> LISTED RECORDS:
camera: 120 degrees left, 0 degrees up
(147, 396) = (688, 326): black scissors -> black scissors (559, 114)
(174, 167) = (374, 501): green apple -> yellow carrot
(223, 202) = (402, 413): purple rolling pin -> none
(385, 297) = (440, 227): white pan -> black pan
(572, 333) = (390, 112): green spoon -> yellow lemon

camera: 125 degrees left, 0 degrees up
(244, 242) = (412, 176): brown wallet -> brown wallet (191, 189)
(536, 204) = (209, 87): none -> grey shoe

* * *

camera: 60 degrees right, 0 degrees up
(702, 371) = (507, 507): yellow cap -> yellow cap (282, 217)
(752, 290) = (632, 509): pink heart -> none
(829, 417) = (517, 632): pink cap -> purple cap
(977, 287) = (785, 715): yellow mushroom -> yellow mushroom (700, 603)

> TASK STATEMENT: Every line above that holds "pink" should be copied out.

> TASK RESULT:
(752, 290) = (632, 509): pink heart -> none
(829, 417) = (517, 632): pink cap -> purple cap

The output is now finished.